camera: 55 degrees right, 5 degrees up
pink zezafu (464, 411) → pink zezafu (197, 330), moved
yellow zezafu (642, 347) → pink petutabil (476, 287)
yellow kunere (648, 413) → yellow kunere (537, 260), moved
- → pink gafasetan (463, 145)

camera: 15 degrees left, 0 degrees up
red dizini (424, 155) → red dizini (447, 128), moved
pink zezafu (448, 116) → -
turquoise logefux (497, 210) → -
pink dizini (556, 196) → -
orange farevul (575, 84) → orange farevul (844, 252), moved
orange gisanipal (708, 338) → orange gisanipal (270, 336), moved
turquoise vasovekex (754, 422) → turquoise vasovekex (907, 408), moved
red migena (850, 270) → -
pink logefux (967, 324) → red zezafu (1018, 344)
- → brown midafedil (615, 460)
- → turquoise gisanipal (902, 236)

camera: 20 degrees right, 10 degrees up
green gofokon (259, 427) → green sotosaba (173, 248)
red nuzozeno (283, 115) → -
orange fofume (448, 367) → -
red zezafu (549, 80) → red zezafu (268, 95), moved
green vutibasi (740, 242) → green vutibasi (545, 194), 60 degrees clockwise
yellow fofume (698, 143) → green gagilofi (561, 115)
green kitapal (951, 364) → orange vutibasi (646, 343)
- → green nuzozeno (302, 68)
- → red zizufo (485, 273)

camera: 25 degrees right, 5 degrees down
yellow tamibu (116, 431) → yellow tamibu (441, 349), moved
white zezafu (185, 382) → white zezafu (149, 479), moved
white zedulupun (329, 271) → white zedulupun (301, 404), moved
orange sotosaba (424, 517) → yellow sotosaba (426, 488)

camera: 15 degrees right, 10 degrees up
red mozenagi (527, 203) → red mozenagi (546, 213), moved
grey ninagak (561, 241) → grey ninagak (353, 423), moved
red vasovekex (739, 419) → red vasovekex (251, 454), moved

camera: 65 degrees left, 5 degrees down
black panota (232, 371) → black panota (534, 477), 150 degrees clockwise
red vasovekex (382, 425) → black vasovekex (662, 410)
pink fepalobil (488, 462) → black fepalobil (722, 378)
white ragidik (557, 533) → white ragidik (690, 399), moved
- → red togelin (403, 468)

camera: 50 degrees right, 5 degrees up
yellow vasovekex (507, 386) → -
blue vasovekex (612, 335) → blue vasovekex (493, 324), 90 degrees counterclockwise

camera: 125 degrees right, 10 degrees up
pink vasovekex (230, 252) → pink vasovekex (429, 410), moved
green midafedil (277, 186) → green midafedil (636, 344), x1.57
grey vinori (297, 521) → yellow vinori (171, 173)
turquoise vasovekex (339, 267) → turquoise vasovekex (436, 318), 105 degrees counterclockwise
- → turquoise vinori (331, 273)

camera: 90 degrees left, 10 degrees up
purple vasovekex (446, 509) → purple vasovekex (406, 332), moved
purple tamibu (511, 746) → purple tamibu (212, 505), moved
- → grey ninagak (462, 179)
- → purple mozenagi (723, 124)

————————

> _Work to be completed_
Keep the wording exact. Give all of the records again.

> _Reply to the task_
camera: 55 degrees right, 5 degrees up
pink zezafu (464, 411) → pink zezafu (197, 330), moved
yellow zezafu (642, 347) → pink petutabil (476, 287)
yellow kunere (648, 413) → yellow kunere (537, 260), moved
- → pink gafasetan (463, 145)

camera: 15 degrees left, 0 degrees up
red dizini (424, 155) → red dizini (447, 128), moved
pink zezafu (448, 116) → -
turquoise logefux (497, 210) → -
pink dizini (556, 196) → -
orange farevul (575, 84) → orange farevul (844, 252), moved
orange gisanipal (708, 338) → orange gisanipal (270, 336), moved
turquoise vasovekex (754, 422) → turquoise vasovekex (907, 408), moved
red migena (850, 270) → -
pink logefux (967, 324) → red zezafu (1018, 344)
- → brown midafedil (615, 460)
- → turquoise gisanipal (902, 236)

camera: 20 degrees right, 10 degrees up
green gofokon (259, 427) → green sotosaba (173, 248)
red nuzozeno (283, 115) → -
orange fofume (448, 367) → -
red zezafu (549, 80) → red zezafu (268, 95), moved
green vutibasi (740, 242) → green vutibasi (545, 194), 60 degrees clockwise
yellow fofume (698, 143) → green gagilofi (561, 115)
green kitapal (951, 364) → orange vutibasi (646, 343)
- → green nuzozeno (302, 68)
- → red zizufo (485, 273)

camera: 25 degrees right, 5 degrees down
yellow tamibu (116, 431) → yellow tamibu (441, 349), moved
white zezafu (185, 382) → white zezafu (149, 479), moved
white zedulupun (329, 271) → white zedulupun (301, 404), moved
orange sotosaba (424, 517) → yellow sotosaba (426, 488)

camera: 15 degrees right, 10 degrees up
red mozenagi (527, 203) → red mozenagi (546, 213), moved
grey ninagak (561, 241) → grey ninagak (353, 423), moved
red vasovekex (739, 419) → red vasovekex (251, 454), moved

camera: 65 degrees left, 5 degrees down
black panota (232, 371) → black panota (534, 477), 150 degrees clockwise
red vasovekex (382, 425) → black vasovekex (662, 410)
pink fepalobil (488, 462) → black fepalobil (722, 378)
white ragidik (557, 533) → white ragidik (690, 399), moved
- → red togelin (403, 468)

camera: 50 degrees right, 5 degrees up
yellow vasovekex (507, 386) → -
blue vasovekex (612, 335) → blue vasovekex (493, 324), 90 degrees counterclockwise

camera: 125 degrees right, 10 degrees up
pink vasovekex (230, 252) → pink vasovekex (429, 410), moved
green midafedil (277, 186) → green midafedil (636, 344), x1.57
grey vinori (297, 521) → yellow vinori (171, 173)
turquoise vasovekex (339, 267) → turquoise vasovekex (436, 318), 105 degrees counterclockwise
- → turquoise vinori (331, 273)

camera: 90 degrees left, 10 degrees up
purple vasovekex (446, 509) → purple vasovekex (406, 332), moved
purple tamibu (511, 746) → purple tamibu (212, 505), moved
- → grey ninagak (462, 179)
- → purple mozenagi (723, 124)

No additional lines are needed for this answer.